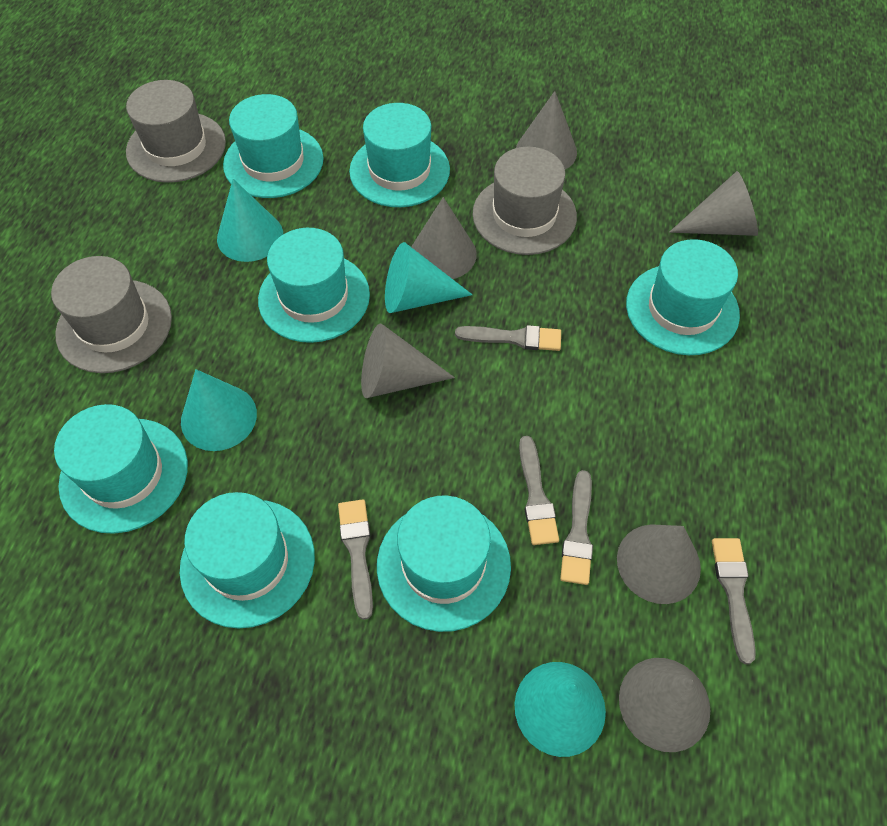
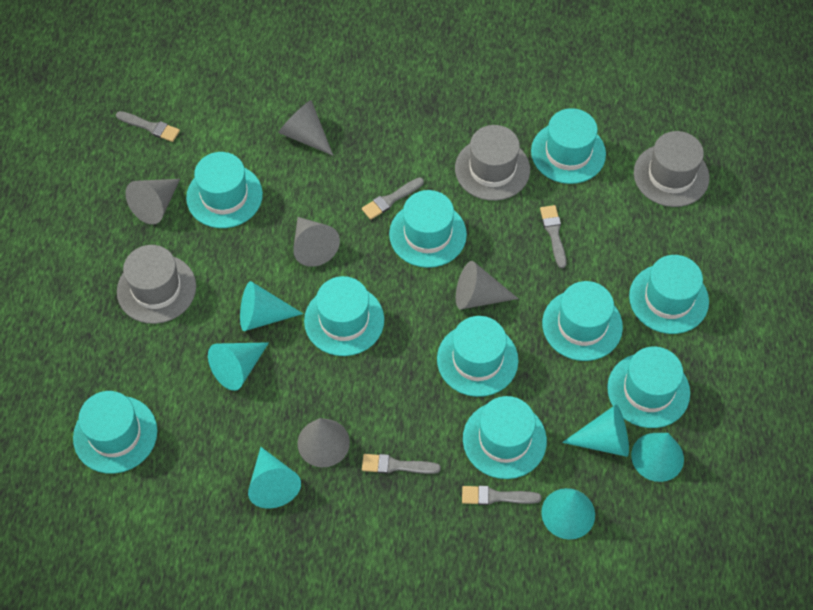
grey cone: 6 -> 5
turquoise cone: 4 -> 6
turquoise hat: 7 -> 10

______________________________

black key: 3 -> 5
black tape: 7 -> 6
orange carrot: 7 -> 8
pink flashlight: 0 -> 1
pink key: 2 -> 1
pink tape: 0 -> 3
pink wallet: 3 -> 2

______________________________

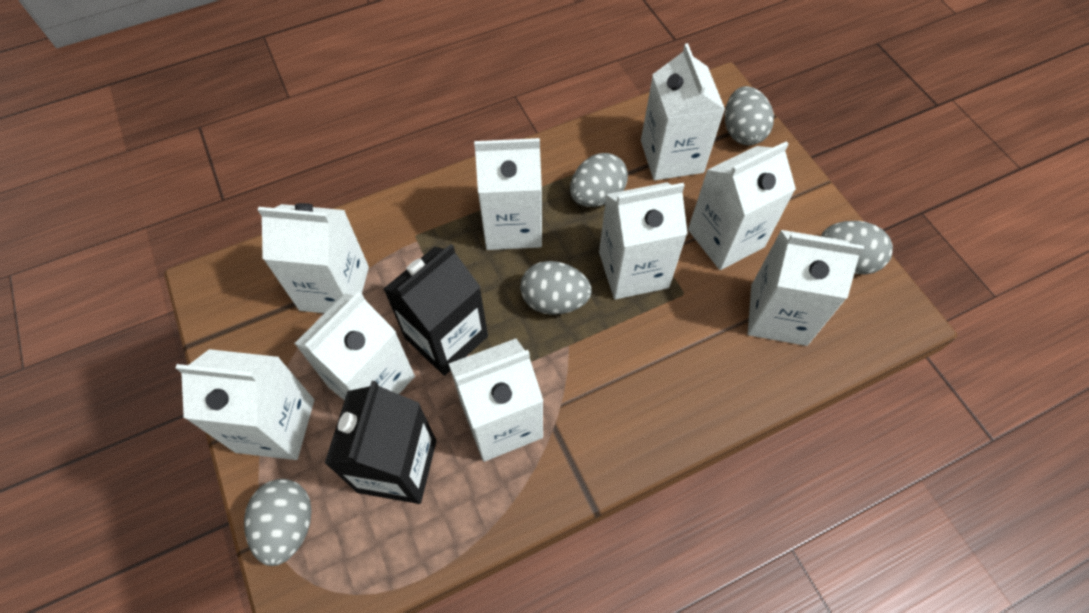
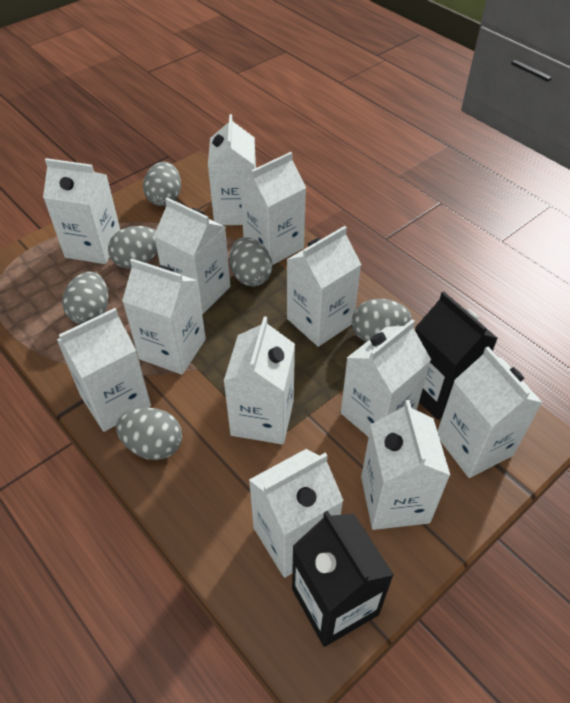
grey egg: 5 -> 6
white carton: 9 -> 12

______________________________

§ DIRECTIONS FOR THIS TASK
Copy every line of the records above that contains "turquoise".

§ EXERCISE OUTPUT
turquoise cone: 4 -> 6
turquoise hat: 7 -> 10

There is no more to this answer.